## EXERCISE:
If a line of the records holds the word "factor", copy it out.

Object change listings:
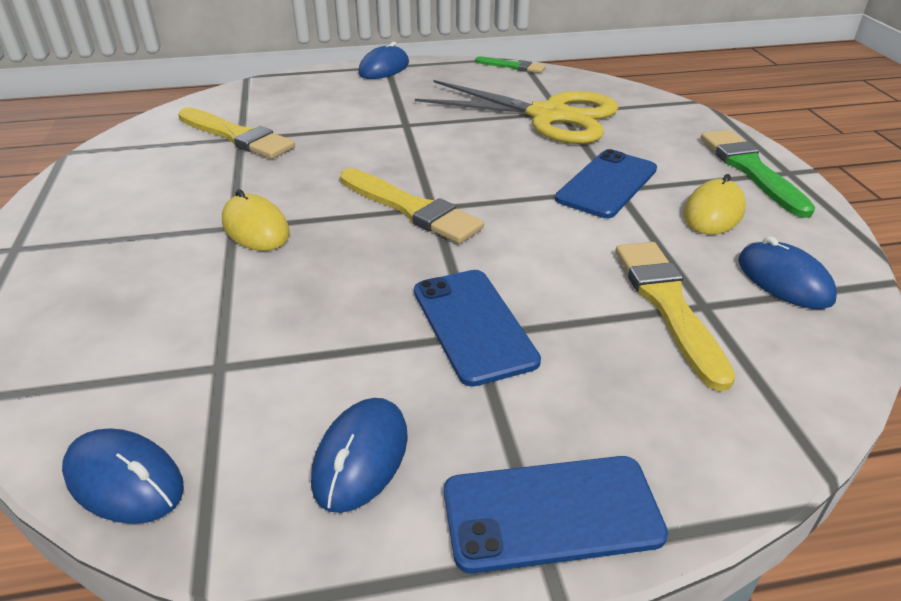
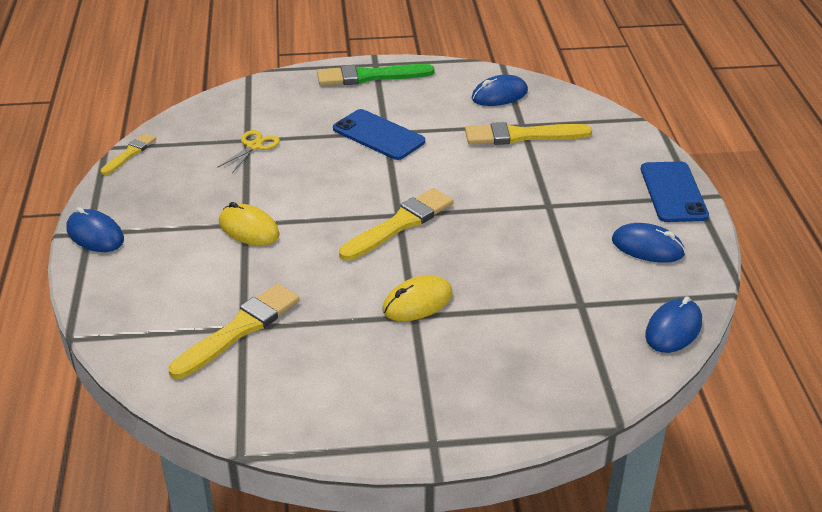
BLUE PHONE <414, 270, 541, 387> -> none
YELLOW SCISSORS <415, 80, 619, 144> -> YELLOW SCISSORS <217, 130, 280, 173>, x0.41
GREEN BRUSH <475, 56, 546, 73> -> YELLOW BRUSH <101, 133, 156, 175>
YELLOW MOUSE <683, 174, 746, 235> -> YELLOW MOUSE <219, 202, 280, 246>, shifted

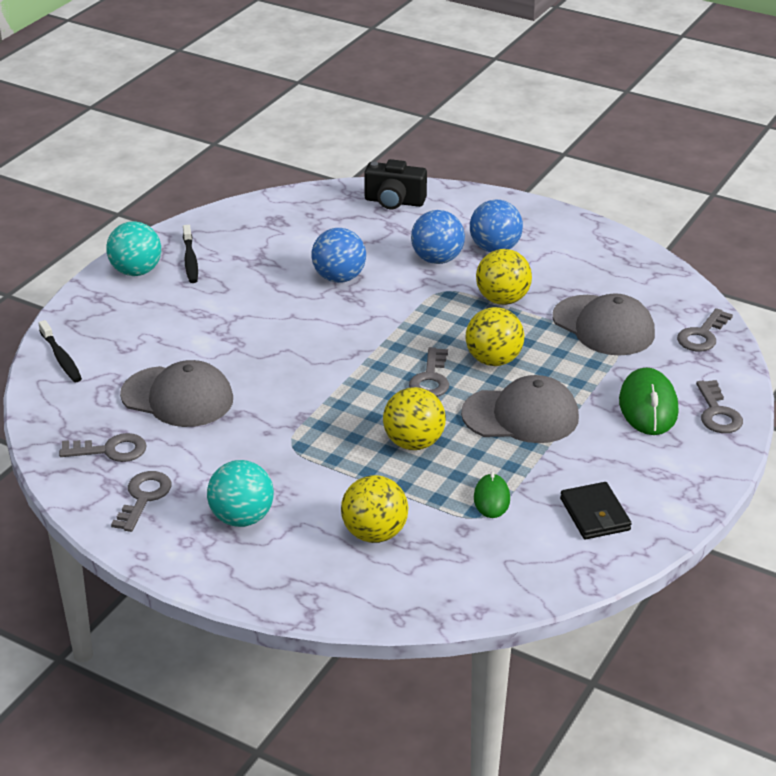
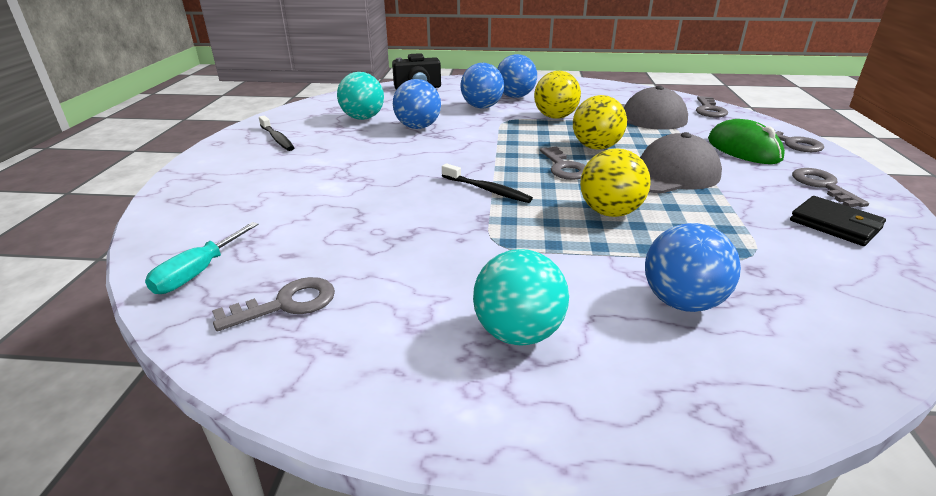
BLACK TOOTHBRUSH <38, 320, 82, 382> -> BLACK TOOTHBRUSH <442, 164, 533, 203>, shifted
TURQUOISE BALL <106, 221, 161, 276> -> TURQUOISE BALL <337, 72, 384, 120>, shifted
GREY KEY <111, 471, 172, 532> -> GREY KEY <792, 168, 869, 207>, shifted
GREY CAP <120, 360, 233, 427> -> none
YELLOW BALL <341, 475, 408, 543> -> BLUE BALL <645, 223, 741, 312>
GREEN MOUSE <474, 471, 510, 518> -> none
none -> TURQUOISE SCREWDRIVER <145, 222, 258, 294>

...

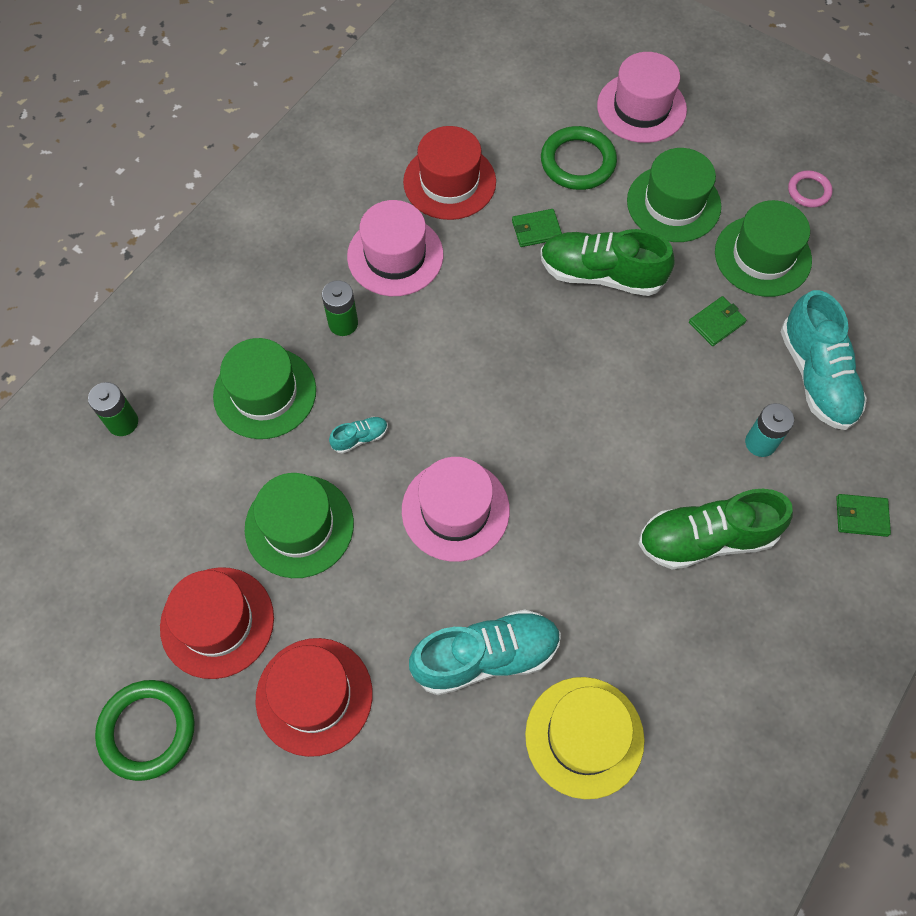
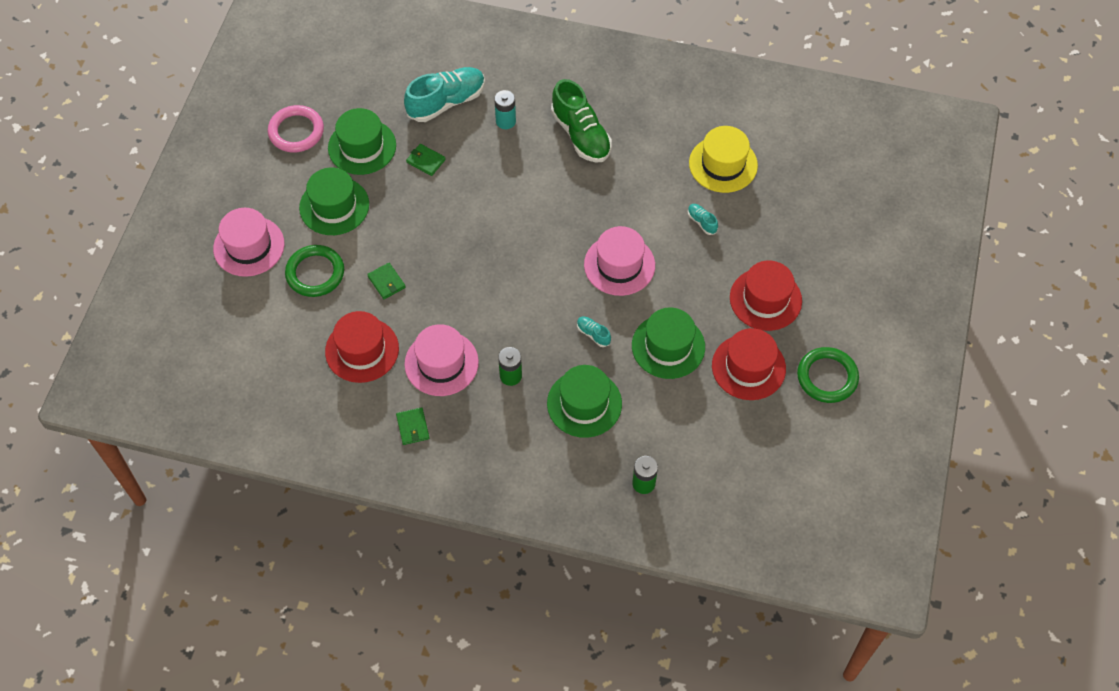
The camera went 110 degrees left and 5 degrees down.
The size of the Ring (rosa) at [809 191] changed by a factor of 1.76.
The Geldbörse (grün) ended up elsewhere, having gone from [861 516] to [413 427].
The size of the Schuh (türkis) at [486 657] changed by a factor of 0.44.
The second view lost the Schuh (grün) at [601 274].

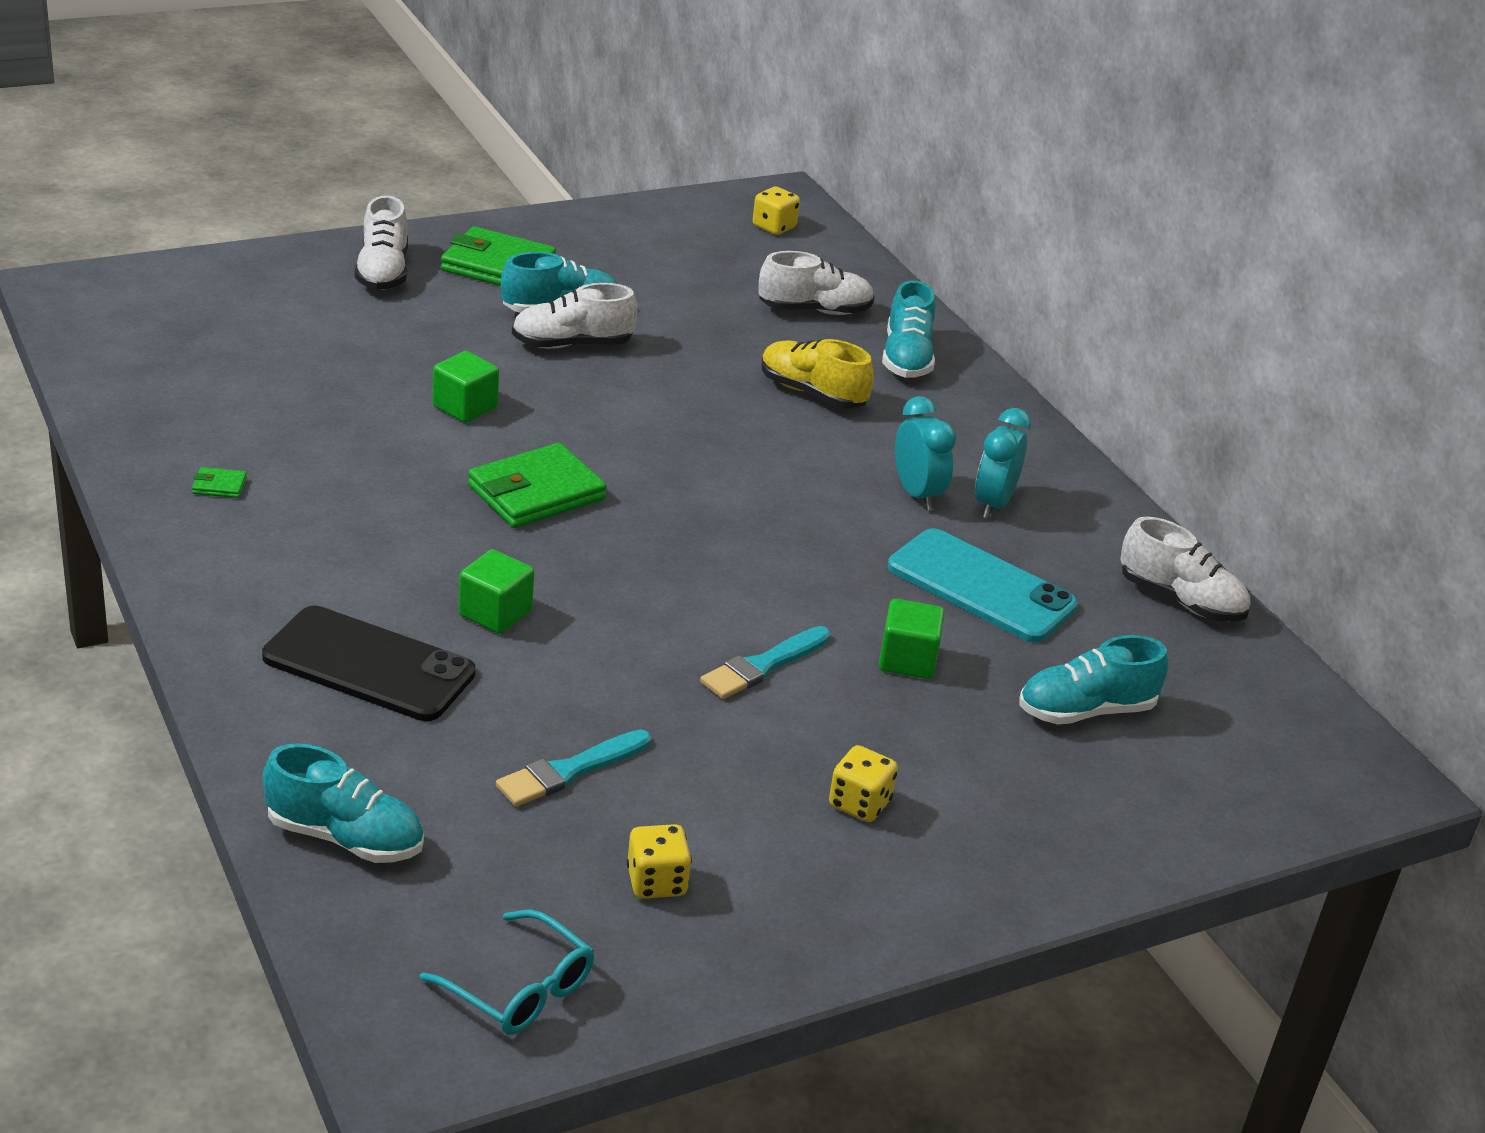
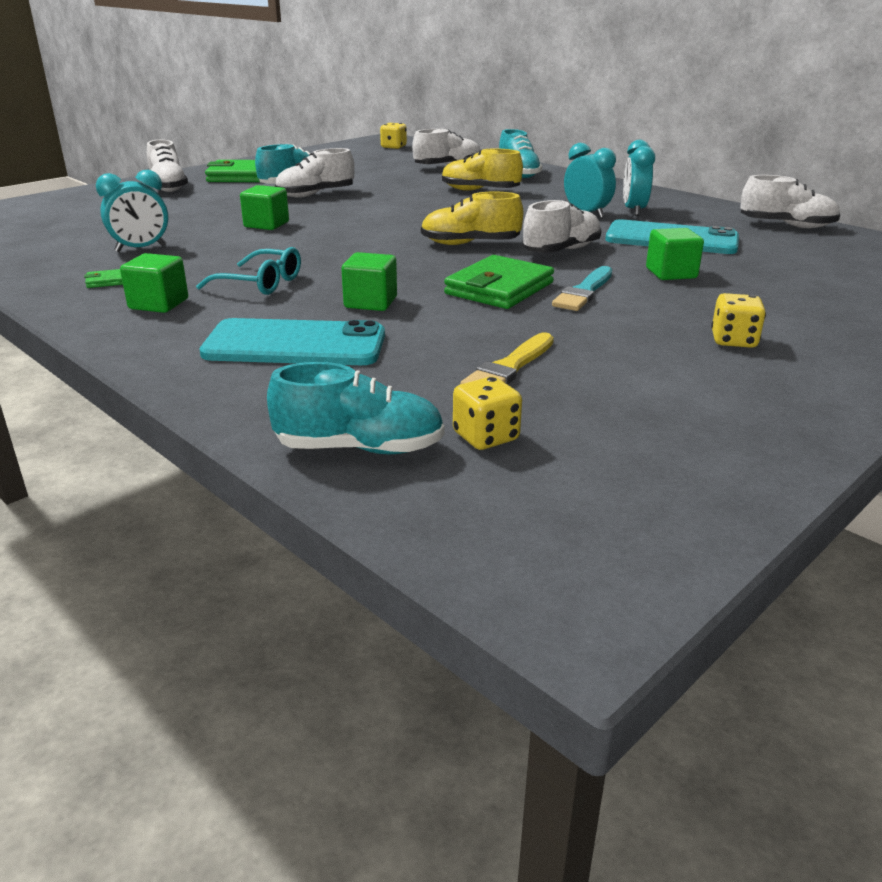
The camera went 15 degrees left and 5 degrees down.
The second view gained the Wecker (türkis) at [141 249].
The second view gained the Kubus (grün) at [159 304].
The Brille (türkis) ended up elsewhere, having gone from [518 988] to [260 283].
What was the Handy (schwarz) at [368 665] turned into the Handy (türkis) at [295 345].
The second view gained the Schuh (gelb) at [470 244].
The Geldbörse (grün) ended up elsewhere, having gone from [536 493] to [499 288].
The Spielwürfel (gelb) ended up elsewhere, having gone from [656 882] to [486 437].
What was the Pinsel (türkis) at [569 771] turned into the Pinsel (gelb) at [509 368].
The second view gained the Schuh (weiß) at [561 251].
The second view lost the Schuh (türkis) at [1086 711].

## SOLUTION TO THE PROBLEM:
The size of the Ring (rosa) at [809 191] changed by a factor of 1.76.
The size of the Schuh (türkis) at [486 657] changed by a factor of 0.44.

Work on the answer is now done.